- Instructions for the task: Please copy out every line of the records below word for word, omitting the pictures.

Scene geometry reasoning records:

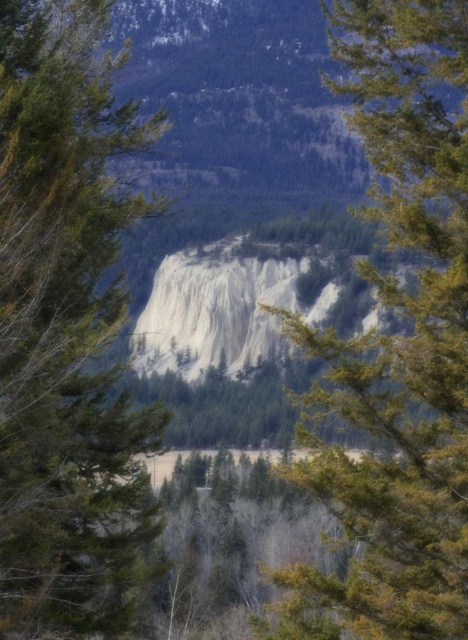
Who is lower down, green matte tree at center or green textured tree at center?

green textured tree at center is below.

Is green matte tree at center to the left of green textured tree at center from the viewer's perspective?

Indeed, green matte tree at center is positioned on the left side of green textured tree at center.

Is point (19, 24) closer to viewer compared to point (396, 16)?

- Response area:
Who is lower down, green matte tree at center or green textured tree at center?

green textured tree at center is below.

Is green matte tree at center to the left of green textured tree at center from the viewer's perspective?

Indeed, green matte tree at center is positioned on the left side of green textured tree at center.

Is point (19, 24) closer to viewer compared to point (396, 16)?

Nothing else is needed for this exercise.